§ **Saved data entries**
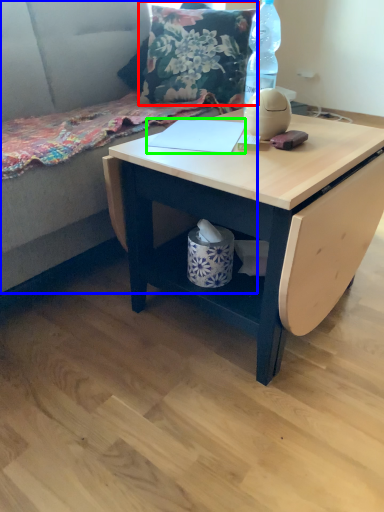
Question: Which object is the farthest from throw pillow (highlighted by a red box)? Choose among these: couch (highlighted by a blue box) or notebook (highlighted by a green box).

Choices:
 (A) couch
 (B) notebook

Answer: (B)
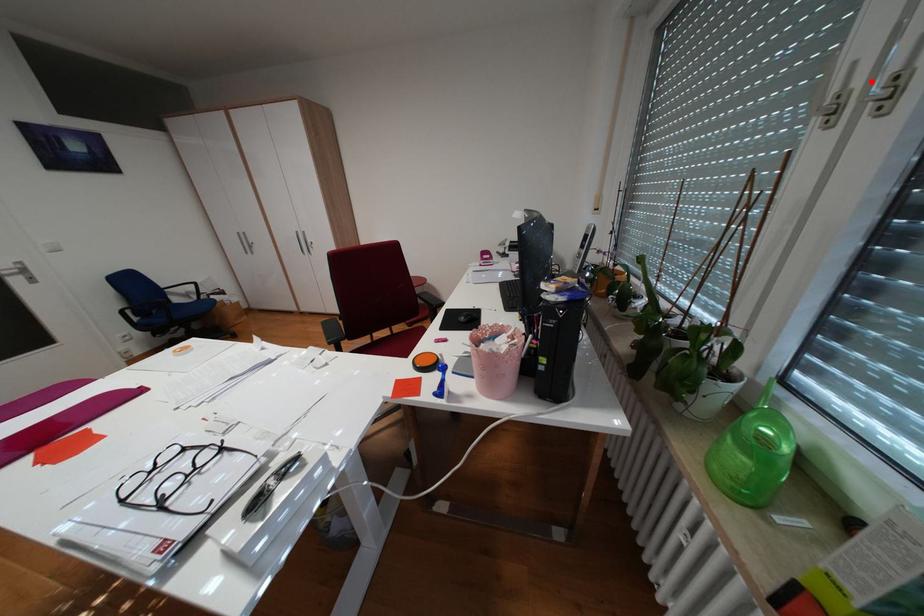
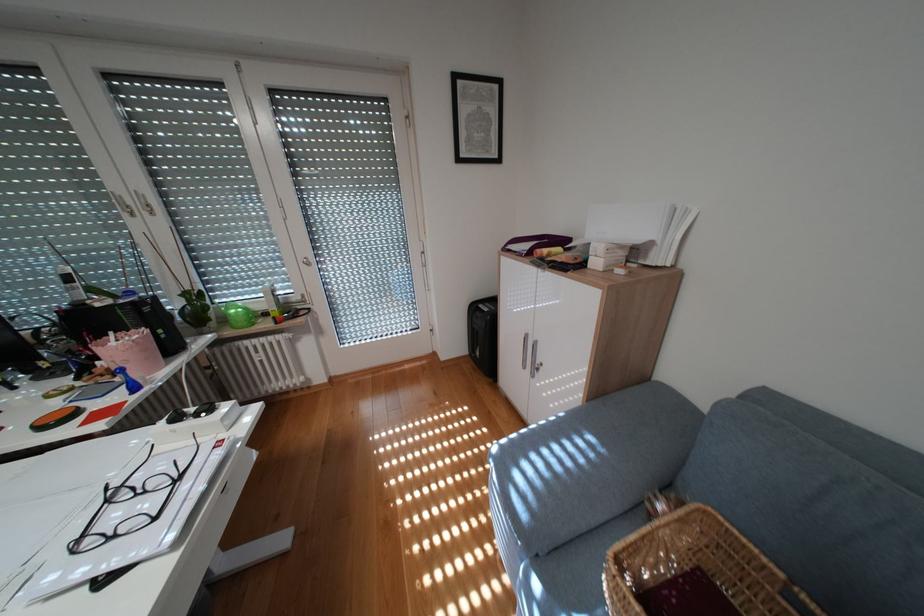
Locate, in the second image, the point that corresponds to the highlighted location in the first image.

(141, 201)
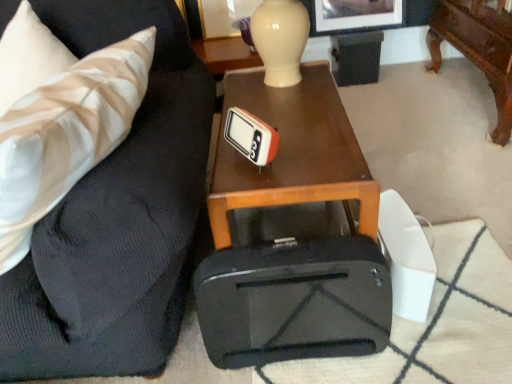
Question: Does black matte suitcase at center appear on the left side of woodenobject at center?

Choices:
 (A) yes
 (B) no

Answer: (B)

Question: Can you confirm if black matte suitcase at center is wider than woodenobject at center?

Choices:
 (A) no
 (B) yes

Answer: (A)

Question: Is woodenobject at center surrounded by black matte suitcase at center?

Choices:
 (A) yes
 (B) no

Answer: (B)

Question: From a real-world perspective, is black matte suitcase at center over woodenobject at center?

Choices:
 (A) yes
 (B) no

Answer: (B)

Question: Is black matte suitcase at center outside woodenobject at center?

Choices:
 (A) no
 (B) yes

Answer: (B)

Question: Is matte black picture frame at upper center, which is the 1th picture frame in right-to-left order, taller or shorter than white striped fabric pillow at left?

Choices:
 (A) short
 (B) tall

Answer: (A)

Question: Considering the positions of matte black picture frame at upper center, the 2th picture frame from the left, and white striped fabric pillow at left in the image, is matte black picture frame at upper center, the 2th picture frame from the left, wider or thinner than white striped fabric pillow at left?

Choices:
 (A) wide
 (B) thin

Answer: (B)

Question: From the image's perspective, is matte black picture frame at upper center, the 2th picture frame from the left, located above or below white striped fabric pillow at left?

Choices:
 (A) below
 (B) above

Answer: (B)

Question: Relative to white striped fabric pillow at left, is matte black picture frame at upper center, which is the 1th picture frame in right-to-left order, in front or behind?

Choices:
 (A) front
 (B) behind

Answer: (B)

Question: From a real-world perspective, relative to black matte suitcase at center, is matte black suitcase at lower right vertically above or below?

Choices:
 (A) below
 (B) above

Answer: (B)

Question: Is matte black suitcase at lower right bigger or smaller than black matte suitcase at center?

Choices:
 (A) small
 (B) big

Answer: (B)

Question: Considering their positions, is matte black suitcase at lower right located in front of or behind black matte suitcase at center?

Choices:
 (A) behind
 (B) front

Answer: (B)

Question: From the image's perspective, is matte black suitcase at lower right above or below black matte suitcase at center?

Choices:
 (A) below
 (B) above

Answer: (B)

Question: Is woodenobject at center to the left or to the right of white striped fabric pillow at left in the image?

Choices:
 (A) left
 (B) right

Answer: (B)

Question: In the image, is woodenobject at center positioned in front of or behind white striped fabric pillow at left?

Choices:
 (A) behind
 (B) front

Answer: (A)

§ **What needs to be done**
Which lines of the material contain the word "frame"? Collect each of them in full.

§ **Exercise output**
Question: Is matte black picture frame at upper center, which is the 1th picture frame in right-to-left order, taller or shorter than white striped fabric pillow at left?
Question: Considering the positions of matte black picture frame at upper center, the 2th picture frame from the left, and white striped fabric pillow at left in the image, is matte black picture frame at upper center, the 2th picture frame from the left, wider or thinner than white striped fabric pillow at left?
Question: From the image's perspective, is matte black picture frame at upper center, the 2th picture frame from the left, located above or below white striped fabric pillow at left?
Question: Relative to white striped fabric pillow at left, is matte black picture frame at upper center, which is the 1th picture frame in right-to-left order, in front or behind?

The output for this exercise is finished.